__Your objective__
The output consists only of the lines from the one with "old: vase/red" through the end of the records, each printed exactly, and contains no pictures.

__Source data__
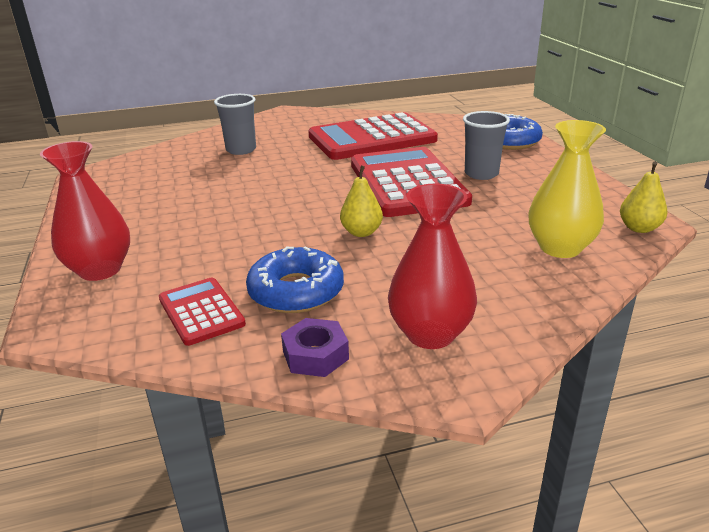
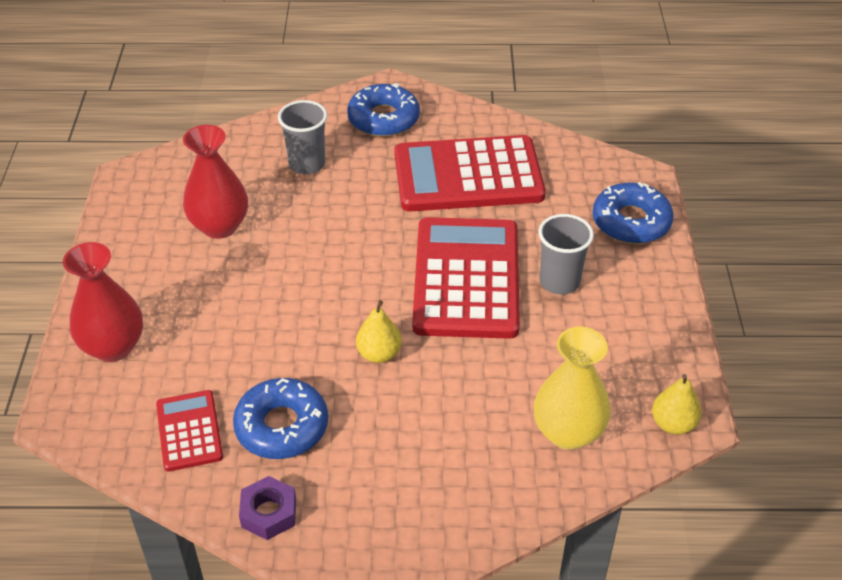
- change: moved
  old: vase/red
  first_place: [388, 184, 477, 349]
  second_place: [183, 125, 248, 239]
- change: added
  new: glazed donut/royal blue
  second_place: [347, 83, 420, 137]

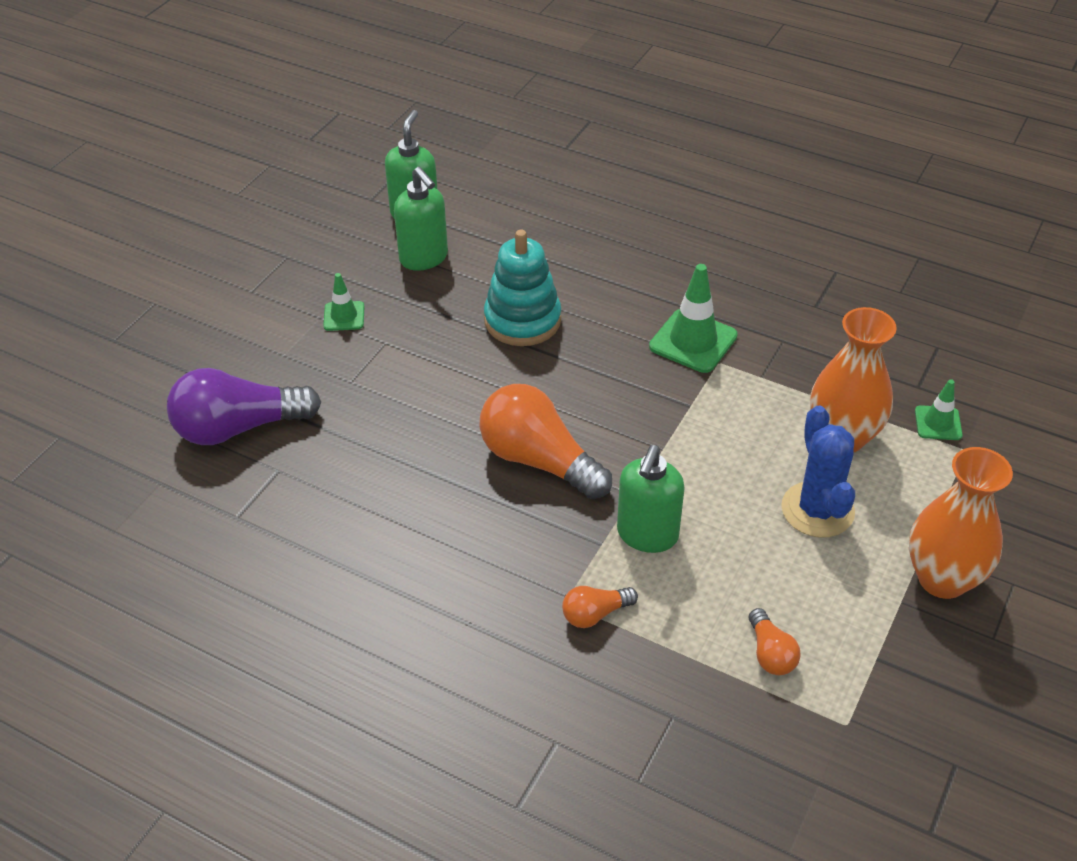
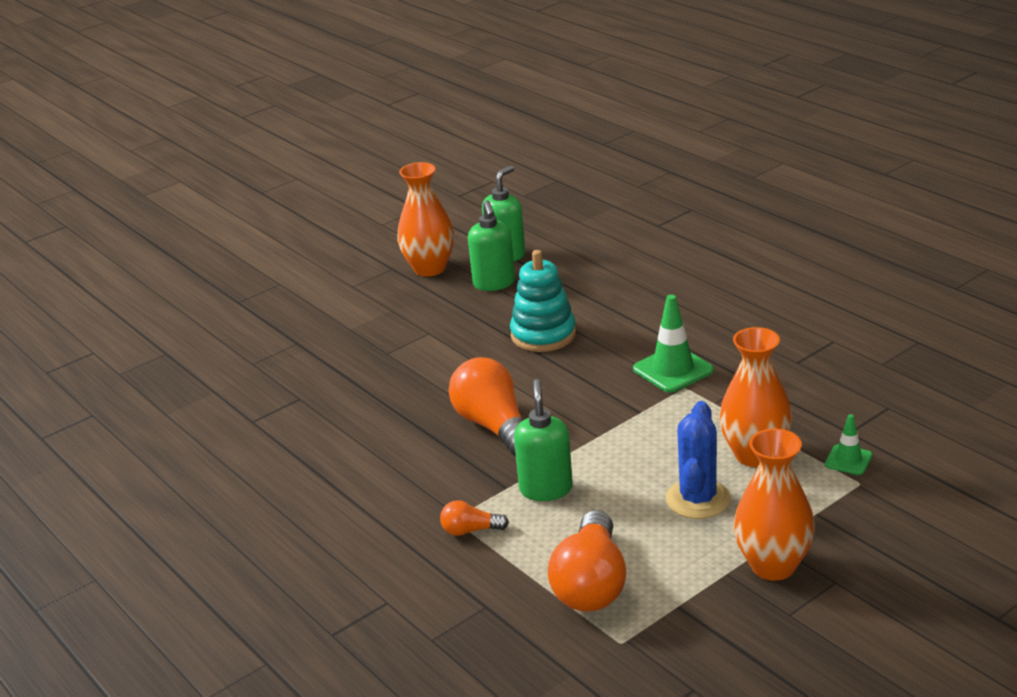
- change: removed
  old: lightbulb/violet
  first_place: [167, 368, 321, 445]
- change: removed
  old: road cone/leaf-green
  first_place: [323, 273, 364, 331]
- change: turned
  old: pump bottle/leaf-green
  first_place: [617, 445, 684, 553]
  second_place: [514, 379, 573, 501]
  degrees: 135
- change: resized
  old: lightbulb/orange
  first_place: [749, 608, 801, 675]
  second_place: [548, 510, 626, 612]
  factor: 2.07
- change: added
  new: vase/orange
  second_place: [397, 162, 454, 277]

__Answer__
  old: vase/red
  first_place: [388, 184, 477, 349]
  second_place: [183, 125, 248, 239]
- change: added
  new: glazed donut/royal blue
  second_place: [347, 83, 420, 137]

- change: removed
  old: lightbulb/violet
  first_place: [167, 368, 321, 445]
- change: removed
  old: road cone/leaf-green
  first_place: [323, 273, 364, 331]
- change: turned
  old: pump bottle/leaf-green
  first_place: [617, 445, 684, 553]
  second_place: [514, 379, 573, 501]
  degrees: 135
- change: resized
  old: lightbulb/orange
  first_place: [749, 608, 801, 675]
  second_place: [548, 510, 626, 612]
  factor: 2.07
- change: added
  new: vase/orange
  second_place: [397, 162, 454, 277]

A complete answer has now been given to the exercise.